## Task goal
Starting with the first line, output the data exactly through to the end.

## Extracted records
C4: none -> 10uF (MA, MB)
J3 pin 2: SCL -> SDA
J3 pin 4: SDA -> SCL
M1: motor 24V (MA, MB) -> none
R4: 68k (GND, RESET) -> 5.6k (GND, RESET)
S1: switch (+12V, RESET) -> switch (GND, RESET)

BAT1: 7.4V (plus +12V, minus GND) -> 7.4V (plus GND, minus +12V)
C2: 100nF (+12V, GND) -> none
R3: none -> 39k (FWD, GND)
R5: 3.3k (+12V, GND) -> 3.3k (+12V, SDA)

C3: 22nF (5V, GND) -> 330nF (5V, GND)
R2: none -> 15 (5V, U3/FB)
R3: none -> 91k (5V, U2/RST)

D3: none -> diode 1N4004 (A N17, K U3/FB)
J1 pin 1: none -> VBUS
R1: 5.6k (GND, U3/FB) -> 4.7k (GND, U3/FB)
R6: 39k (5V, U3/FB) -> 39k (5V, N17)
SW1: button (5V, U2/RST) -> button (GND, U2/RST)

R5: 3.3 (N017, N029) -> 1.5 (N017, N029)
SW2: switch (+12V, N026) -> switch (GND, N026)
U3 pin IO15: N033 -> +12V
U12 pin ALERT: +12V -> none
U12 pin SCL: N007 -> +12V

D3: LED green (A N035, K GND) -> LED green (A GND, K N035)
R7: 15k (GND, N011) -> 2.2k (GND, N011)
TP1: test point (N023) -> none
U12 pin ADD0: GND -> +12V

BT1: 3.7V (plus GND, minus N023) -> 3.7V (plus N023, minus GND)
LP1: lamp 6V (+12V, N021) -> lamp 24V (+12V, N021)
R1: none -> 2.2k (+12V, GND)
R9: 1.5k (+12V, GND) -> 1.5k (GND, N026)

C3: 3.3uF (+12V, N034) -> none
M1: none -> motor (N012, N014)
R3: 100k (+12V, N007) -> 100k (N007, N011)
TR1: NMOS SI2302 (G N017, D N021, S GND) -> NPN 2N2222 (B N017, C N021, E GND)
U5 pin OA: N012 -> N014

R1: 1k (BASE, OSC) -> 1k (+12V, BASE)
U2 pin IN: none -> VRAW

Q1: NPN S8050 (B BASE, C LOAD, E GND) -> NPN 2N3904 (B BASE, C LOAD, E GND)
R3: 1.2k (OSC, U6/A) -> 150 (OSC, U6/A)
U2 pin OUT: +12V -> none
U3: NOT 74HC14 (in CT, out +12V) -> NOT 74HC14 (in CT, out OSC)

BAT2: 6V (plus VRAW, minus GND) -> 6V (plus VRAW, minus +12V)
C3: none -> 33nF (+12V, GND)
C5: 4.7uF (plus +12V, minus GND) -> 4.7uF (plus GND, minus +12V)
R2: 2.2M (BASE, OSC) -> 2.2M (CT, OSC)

## Answer to this problem
C4: none -> 10uF (MA, MB)
J3 pin 2: SCL -> SDA
J3 pin 4: SDA -> SCL
M1: motor 24V (MA, MB) -> none
R4: 68k (GND, RESET) -> 5.6k (GND, RESET)
S1: switch (+12V, RESET) -> switch (GND, RESET)

BAT1: 7.4V (plus +12V, minus GND) -> 7.4V (plus GND, minus +12V)
C2: 100nF (+12V, GND) -> none
R3: none -> 39k (FWD, GND)
R5: 3.3k (+12V, GND) -> 3.3k (+12V, SDA)

C3: 22nF (5V, GND) -> 330nF (5V, GND)
R2: none -> 15 (5V, U3/FB)
R3: none -> 91k (5V, U2/RST)

D3: none -> diode 1N4004 (A N17, K U3/FB)
J1 pin 1: none -> VBUS
R1: 5.6k (GND, U3/FB) -> 4.7k (GND, U3/FB)
R6: 39k (5V, U3/FB) -> 39k (5V, N17)
SW1: button (5V, U2/RST) -> button (GND, U2/RST)

R5: 3.3 (N017, N029) -> 1.5 (N017, N029)
SW2: switch (+12V, N026) -> switch (GND, N026)
U3 pin IO15: N033 -> +12V
U12 pin ALERT: +12V -> none
U12 pin SCL: N007 -> +12V

D3: LED green (A N035, K GND) -> LED green (A GND, K N035)
R7: 15k (GND, N011) -> 2.2k (GND, N011)
TP1: test point (N023) -> none
U12 pin ADD0: GND -> +12V

BT1: 3.7V (plus GND, minus N023) -> 3.7V (plus N023, minus GND)
LP1: lamp 6V (+12V, N021) -> lamp 24V (+12V, N021)
R1: none -> 2.2k (+12V, GND)
R9: 1.5k (+12V, GND) -> 1.5k (GND, N026)

C3: 3.3uF (+12V, N034) -> none
M1: none -> motor (N012, N014)
R3: 100k (+12V, N007) -> 100k (N007, N011)
TR1: NMOS SI2302 (G N017, D N021, S GND) -> NPN 2N2222 (B N017, C N021, E GND)
U5 pin OA: N012 -> N014

R1: 1k (BASE, OSC) -> 1k (+12V, BASE)
U2 pin IN: none -> VRAW

Q1: NPN S8050 (B BASE, C LOAD, E GND) -> NPN 2N3904 (B BASE, C LOAD, E GND)
R3: 1.2k (OSC, U6/A) -> 150 (OSC, U6/A)
U2 pin OUT: +12V -> none
U3: NOT 74HC14 (in CT, out +12V) -> NOT 74HC14 (in CT, out OSC)

BAT2: 6V (plus VRAW, minus GND) -> 6V (plus VRAW, minus +12V)
C3: none -> 33nF (+12V, GND)
C5: 4.7uF (plus +12V, minus GND) -> 4.7uF (plus GND, minus +12V)
R2: 2.2M (BASE, OSC) -> 2.2M (CT, OSC)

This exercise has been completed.